Without including any picture, transcribe the entries below word for word.

*** RECORDS SUPPLIED ***

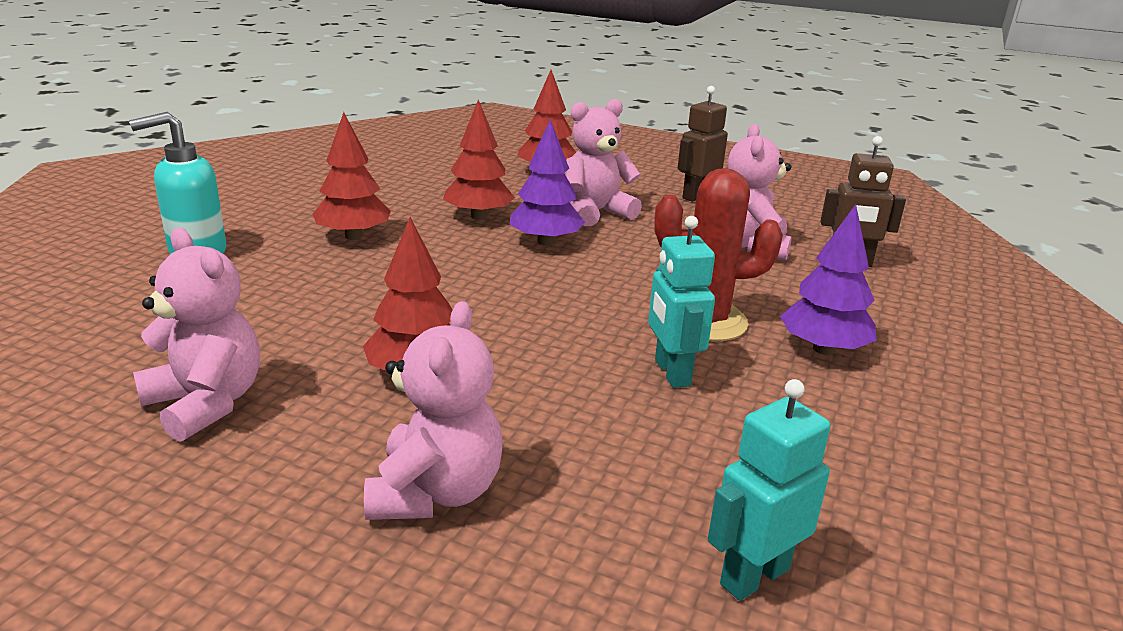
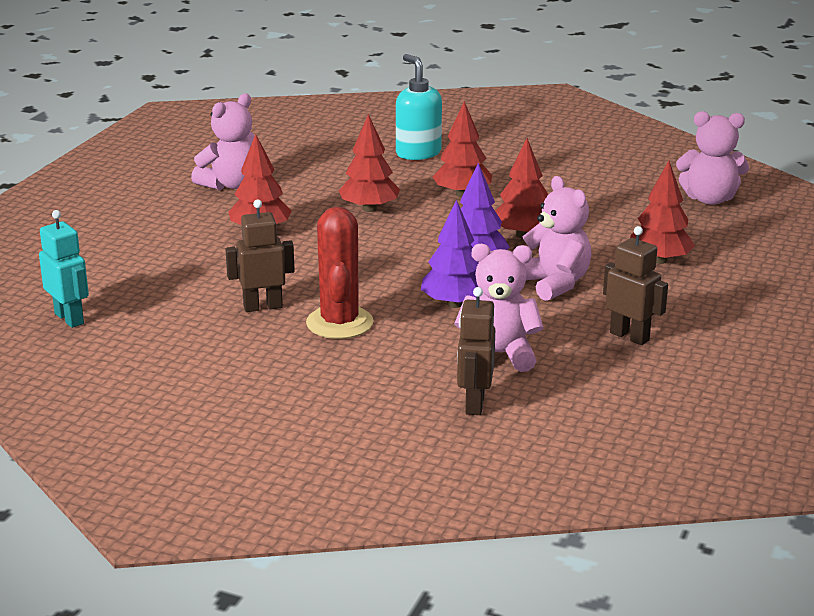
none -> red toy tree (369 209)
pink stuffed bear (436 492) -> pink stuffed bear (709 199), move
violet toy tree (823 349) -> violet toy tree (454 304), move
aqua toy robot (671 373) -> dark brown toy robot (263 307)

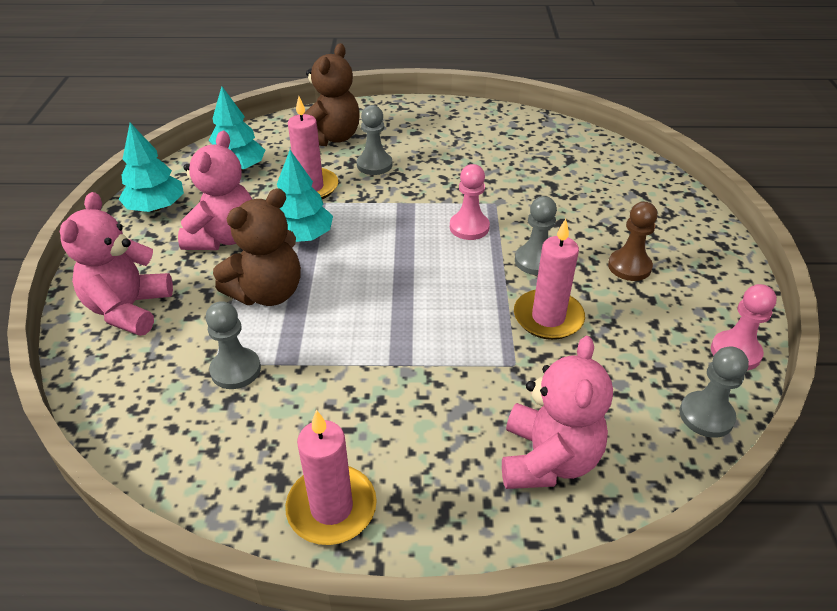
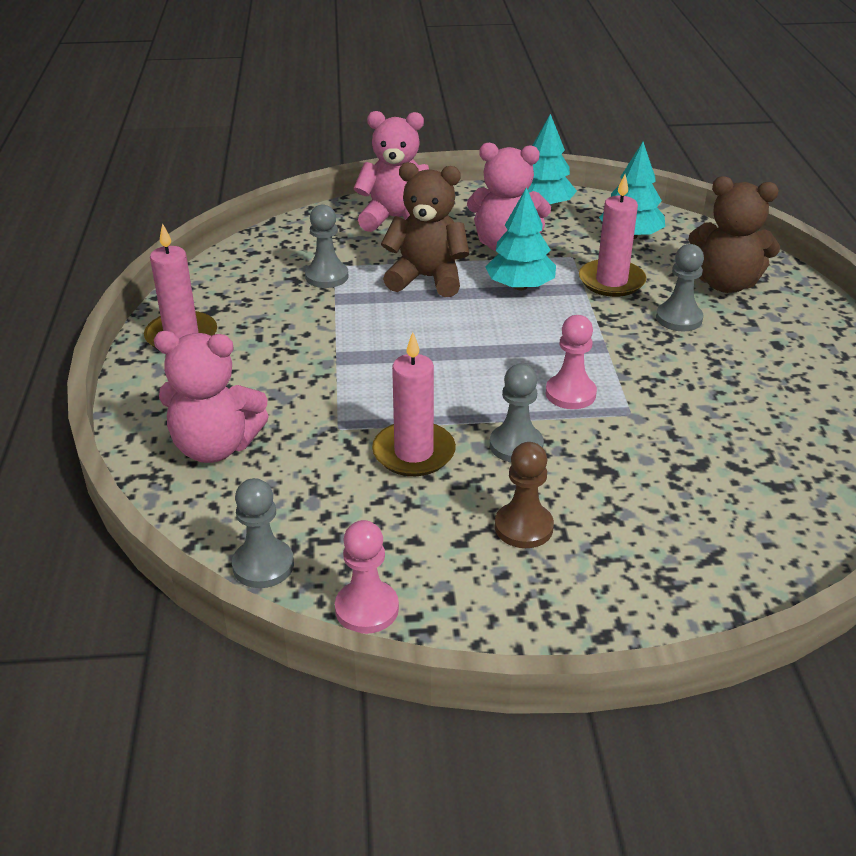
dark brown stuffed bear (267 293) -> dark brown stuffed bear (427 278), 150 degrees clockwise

*** End of RECORDS SUPPLIED ***

SOLVED PROBLEM ::
none -> red toy tree (369 209)
pink stuffed bear (436 492) -> pink stuffed bear (709 199), move
violet toy tree (823 349) -> violet toy tree (454 304), move
aqua toy robot (671 373) -> dark brown toy robot (263 307)

dark brown stuffed bear (267 293) -> dark brown stuffed bear (427 278), 150 degrees clockwise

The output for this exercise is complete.